_WHAT TO WORK ON_
Copy every one of the items below word for word, without changing anything.

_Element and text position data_
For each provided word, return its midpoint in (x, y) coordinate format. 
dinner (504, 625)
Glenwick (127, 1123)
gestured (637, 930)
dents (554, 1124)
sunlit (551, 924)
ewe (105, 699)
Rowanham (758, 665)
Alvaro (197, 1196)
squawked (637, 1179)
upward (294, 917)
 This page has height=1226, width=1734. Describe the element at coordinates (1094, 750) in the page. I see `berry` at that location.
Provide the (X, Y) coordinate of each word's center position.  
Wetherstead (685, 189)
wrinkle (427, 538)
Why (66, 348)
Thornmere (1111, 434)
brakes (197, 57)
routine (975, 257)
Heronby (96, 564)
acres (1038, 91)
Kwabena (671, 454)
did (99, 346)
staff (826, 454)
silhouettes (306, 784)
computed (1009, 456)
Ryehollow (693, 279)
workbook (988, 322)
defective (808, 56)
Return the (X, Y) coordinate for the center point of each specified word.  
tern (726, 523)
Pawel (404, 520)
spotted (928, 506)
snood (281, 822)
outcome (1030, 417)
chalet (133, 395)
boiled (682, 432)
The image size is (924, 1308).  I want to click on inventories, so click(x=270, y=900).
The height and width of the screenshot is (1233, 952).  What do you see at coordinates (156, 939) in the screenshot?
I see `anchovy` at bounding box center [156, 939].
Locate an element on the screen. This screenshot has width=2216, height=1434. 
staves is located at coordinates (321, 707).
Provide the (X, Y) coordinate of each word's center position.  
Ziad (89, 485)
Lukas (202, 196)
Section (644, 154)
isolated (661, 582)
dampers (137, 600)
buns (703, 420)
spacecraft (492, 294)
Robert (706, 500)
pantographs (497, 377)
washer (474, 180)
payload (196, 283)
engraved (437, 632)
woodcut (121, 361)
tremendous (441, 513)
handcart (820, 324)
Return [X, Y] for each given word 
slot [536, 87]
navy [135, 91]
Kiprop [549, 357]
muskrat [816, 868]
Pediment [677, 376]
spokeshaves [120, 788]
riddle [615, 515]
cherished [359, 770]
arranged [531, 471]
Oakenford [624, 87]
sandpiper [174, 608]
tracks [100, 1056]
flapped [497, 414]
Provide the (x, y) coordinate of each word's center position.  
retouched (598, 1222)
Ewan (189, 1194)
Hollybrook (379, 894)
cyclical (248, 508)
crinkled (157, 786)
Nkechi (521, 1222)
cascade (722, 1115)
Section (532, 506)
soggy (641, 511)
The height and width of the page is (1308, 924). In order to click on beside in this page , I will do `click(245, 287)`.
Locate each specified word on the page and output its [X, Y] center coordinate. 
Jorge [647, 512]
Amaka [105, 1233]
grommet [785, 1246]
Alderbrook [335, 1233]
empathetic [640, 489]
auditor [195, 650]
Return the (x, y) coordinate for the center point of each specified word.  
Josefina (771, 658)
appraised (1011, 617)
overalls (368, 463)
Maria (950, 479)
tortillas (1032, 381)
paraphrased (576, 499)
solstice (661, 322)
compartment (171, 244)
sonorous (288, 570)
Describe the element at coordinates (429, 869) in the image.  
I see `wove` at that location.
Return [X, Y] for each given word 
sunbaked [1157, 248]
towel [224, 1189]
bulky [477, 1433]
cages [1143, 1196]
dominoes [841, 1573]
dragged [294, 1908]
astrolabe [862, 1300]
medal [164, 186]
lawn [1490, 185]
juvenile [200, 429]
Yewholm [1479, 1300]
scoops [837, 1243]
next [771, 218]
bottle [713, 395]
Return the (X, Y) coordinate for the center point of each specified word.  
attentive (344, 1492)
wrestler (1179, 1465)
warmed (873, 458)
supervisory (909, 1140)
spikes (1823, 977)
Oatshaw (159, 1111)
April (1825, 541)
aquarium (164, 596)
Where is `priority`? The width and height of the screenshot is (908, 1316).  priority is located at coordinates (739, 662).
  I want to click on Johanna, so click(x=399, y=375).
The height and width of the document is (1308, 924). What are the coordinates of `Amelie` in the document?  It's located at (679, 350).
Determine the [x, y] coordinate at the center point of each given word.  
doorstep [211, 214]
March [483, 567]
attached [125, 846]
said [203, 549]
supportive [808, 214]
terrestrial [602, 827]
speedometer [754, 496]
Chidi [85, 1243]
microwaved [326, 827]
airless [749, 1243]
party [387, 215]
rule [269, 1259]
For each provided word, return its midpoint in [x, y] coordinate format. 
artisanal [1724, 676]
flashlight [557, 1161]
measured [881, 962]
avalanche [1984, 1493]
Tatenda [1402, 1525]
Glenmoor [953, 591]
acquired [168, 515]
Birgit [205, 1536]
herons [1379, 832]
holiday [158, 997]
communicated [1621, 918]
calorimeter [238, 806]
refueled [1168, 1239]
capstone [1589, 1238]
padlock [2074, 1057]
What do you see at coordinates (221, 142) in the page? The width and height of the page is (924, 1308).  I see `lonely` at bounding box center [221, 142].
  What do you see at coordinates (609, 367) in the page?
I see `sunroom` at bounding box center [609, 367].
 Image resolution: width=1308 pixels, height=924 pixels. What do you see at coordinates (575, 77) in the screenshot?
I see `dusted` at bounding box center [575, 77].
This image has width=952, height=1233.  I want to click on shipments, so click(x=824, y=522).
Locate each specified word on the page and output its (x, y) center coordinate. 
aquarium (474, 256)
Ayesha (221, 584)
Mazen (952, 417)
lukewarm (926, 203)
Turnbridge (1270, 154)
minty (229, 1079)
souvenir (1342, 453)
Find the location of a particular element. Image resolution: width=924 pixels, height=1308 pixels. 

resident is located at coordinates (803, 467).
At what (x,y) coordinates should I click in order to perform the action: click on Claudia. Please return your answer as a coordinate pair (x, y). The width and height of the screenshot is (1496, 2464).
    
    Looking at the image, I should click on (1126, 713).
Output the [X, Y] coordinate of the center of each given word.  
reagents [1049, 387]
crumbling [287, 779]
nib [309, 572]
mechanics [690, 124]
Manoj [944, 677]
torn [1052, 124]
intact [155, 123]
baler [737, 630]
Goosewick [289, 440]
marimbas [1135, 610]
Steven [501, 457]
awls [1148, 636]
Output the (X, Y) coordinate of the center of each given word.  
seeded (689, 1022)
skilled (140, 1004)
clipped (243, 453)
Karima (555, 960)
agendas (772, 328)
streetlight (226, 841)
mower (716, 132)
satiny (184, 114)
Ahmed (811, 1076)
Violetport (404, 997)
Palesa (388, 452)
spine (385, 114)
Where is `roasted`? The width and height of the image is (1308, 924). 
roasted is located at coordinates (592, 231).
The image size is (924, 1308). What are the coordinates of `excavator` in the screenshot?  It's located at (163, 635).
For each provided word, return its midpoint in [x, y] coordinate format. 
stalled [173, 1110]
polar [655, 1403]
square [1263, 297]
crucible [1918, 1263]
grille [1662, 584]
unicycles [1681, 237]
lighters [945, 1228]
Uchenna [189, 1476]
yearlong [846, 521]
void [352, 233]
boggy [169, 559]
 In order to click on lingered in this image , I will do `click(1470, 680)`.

_COMPLETE OUTPUT_
For each provided word, return its midpoint in (x, y) coordinate format. 
dinner (504, 625)
Glenwick (127, 1123)
gestured (637, 930)
dents (554, 1124)
sunlit (551, 924)
ewe (105, 699)
Rowanham (758, 665)
Alvaro (197, 1196)
squawked (637, 1179)
upward (294, 917)
 This page has height=1226, width=1734. Describe the element at coordinates (1094, 750) in the page. I see `berry` at that location.
Provide the (X, Y) coordinate of each word's center position.  
Wetherstead (685, 189)
wrinkle (427, 538)
Why (66, 348)
Thornmere (1111, 434)
brakes (197, 57)
routine (975, 257)
Heronby (96, 564)
acres (1038, 91)
Kwabena (671, 454)
did (99, 346)
staff (826, 454)
silhouettes (306, 784)
computed (1009, 456)
Ryehollow (693, 279)
workbook (988, 322)
defective (808, 56)
Return the (X, Y) coordinate for the center point of each specified word.  
tern (726, 523)
Pawel (404, 520)
spotted (928, 506)
snood (281, 822)
outcome (1030, 417)
chalet (133, 395)
boiled (682, 432)
The image size is (924, 1308).  I want to click on inventories, so click(x=270, y=900).
The height and width of the screenshot is (1233, 952).  What do you see at coordinates (156, 939) in the screenshot?
I see `anchovy` at bounding box center [156, 939].
Locate an element on the screen. This screenshot has width=2216, height=1434. 
staves is located at coordinates (321, 707).
Provide the (X, Y) coordinate of each word's center position.  
Ziad (89, 485)
Lukas (202, 196)
Section (644, 154)
isolated (661, 582)
dampers (137, 600)
buns (703, 420)
spacecraft (492, 294)
Robert (706, 500)
pantographs (497, 377)
washer (474, 180)
payload (196, 283)
engraved (437, 632)
woodcut (121, 361)
tremendous (441, 513)
handcart (820, 324)
Return [X, Y] for each given word 
slot [536, 87]
navy [135, 91]
Kiprop [549, 357]
muskrat [816, 868]
Pediment [677, 376]
spokeshaves [120, 788]
riddle [615, 515]
cherished [359, 770]
arranged [531, 471]
Oakenford [624, 87]
sandpiper [174, 608]
tracks [100, 1056]
flapped [497, 414]
Provide the (x, y) coordinate of each word's center position.  
retouched (598, 1222)
Ewan (189, 1194)
Hollybrook (379, 894)
cyclical (248, 508)
crinkled (157, 786)
Nkechi (521, 1222)
cascade (722, 1115)
Section (532, 506)
soggy (641, 511)
The height and width of the page is (1308, 924). In order to click on beside in this page , I will do `click(245, 287)`.
Locate each specified word on the page and output its [X, Y] center coordinate. 
Jorge [647, 512]
Amaka [105, 1233]
grommet [785, 1246]
Alderbrook [335, 1233]
empathetic [640, 489]
auditor [195, 650]
Return the (x, y) coordinate for the center point of each specified word.  
Josefina (771, 658)
appraised (1011, 617)
overalls (368, 463)
Maria (950, 479)
tortillas (1032, 381)
paraphrased (576, 499)
solstice (661, 322)
compartment (171, 244)
sonorous (288, 570)
Describe the element at coordinates (429, 869) in the image.  
I see `wove` at that location.
Return [X, Y] for each given word 
sunbaked [1157, 248]
towel [224, 1189]
bulky [477, 1433]
cages [1143, 1196]
dominoes [841, 1573]
dragged [294, 1908]
astrolabe [862, 1300]
medal [164, 186]
lawn [1490, 185]
juvenile [200, 429]
Yewholm [1479, 1300]
scoops [837, 1243]
next [771, 218]
bottle [713, 395]
Return the (X, Y) coordinate for the center point of each specified word.  
attentive (344, 1492)
wrestler (1179, 1465)
warmed (873, 458)
supervisory (909, 1140)
spikes (1823, 977)
Oatshaw (159, 1111)
April (1825, 541)
aquarium (164, 596)
Where is `priority`? The width and height of the screenshot is (908, 1316).  priority is located at coordinates (739, 662).
  I want to click on Johanna, so click(x=399, y=375).
The height and width of the document is (1308, 924). What are the coordinates of `Amelie` in the document?  It's located at (679, 350).
Determine the [x, y] coordinate at the center point of each given word.  
doorstep [211, 214]
March [483, 567]
attached [125, 846]
said [203, 549]
supportive [808, 214]
terrestrial [602, 827]
speedometer [754, 496]
Chidi [85, 1243]
microwaved [326, 827]
airless [749, 1243]
party [387, 215]
rule [269, 1259]
For each provided word, return its midpoint in [x, y] coordinate format. 
artisanal [1724, 676]
flashlight [557, 1161]
measured [881, 962]
avalanche [1984, 1493]
Tatenda [1402, 1525]
Glenmoor [953, 591]
acquired [168, 515]
Birgit [205, 1536]
herons [1379, 832]
holiday [158, 997]
communicated [1621, 918]
calorimeter [238, 806]
refueled [1168, 1239]
capstone [1589, 1238]
padlock [2074, 1057]
What do you see at coordinates (221, 142) in the page? The width and height of the page is (924, 1308).  I see `lonely` at bounding box center [221, 142].
  What do you see at coordinates (609, 367) in the page?
I see `sunroom` at bounding box center [609, 367].
 Image resolution: width=1308 pixels, height=924 pixels. What do you see at coordinates (575, 77) in the screenshot?
I see `dusted` at bounding box center [575, 77].
This image has width=952, height=1233.  I want to click on shipments, so click(x=824, y=522).
Locate each specified word on the page and output its (x, y) center coordinate. 
aquarium (474, 256)
Ayesha (221, 584)
Mazen (952, 417)
lukewarm (926, 203)
Turnbridge (1270, 154)
minty (229, 1079)
souvenir (1342, 453)
Find the location of a particular element. Image resolution: width=924 pixels, height=1308 pixels. 

resident is located at coordinates (803, 467).
At what (x,y) coordinates should I click in order to perform the action: click on Claudia. Please return your answer as a coordinate pair (x, y). The width and height of the screenshot is (1496, 2464).
    
    Looking at the image, I should click on (1126, 713).
Output the [X, Y] coordinate of the center of each given word.  
reagents [1049, 387]
crumbling [287, 779]
nib [309, 572]
mechanics [690, 124]
Manoj [944, 677]
torn [1052, 124]
intact [155, 123]
baler [737, 630]
Goosewick [289, 440]
marimbas [1135, 610]
Steven [501, 457]
awls [1148, 636]
Output the (X, Y) coordinate of the center of each given word.  
seeded (689, 1022)
skilled (140, 1004)
clipped (243, 453)
Karima (555, 960)
agendas (772, 328)
streetlight (226, 841)
mower (716, 132)
satiny (184, 114)
Ahmed (811, 1076)
Violetport (404, 997)
Palesa (388, 452)
spine (385, 114)
Where is `roasted`? The width and height of the image is (1308, 924). 
roasted is located at coordinates (592, 231).
The image size is (924, 1308). What are the coordinates of `excavator` in the screenshot?  It's located at (163, 635).
For each provided word, return its midpoint in [x, y] coordinate format. 
stalled [173, 1110]
polar [655, 1403]
square [1263, 297]
crucible [1918, 1263]
grille [1662, 584]
unicycles [1681, 237]
lighters [945, 1228]
Uchenna [189, 1476]
yearlong [846, 521]
void [352, 233]
boggy [169, 559]
 In order to click on lingered in this image , I will do `click(1470, 680)`.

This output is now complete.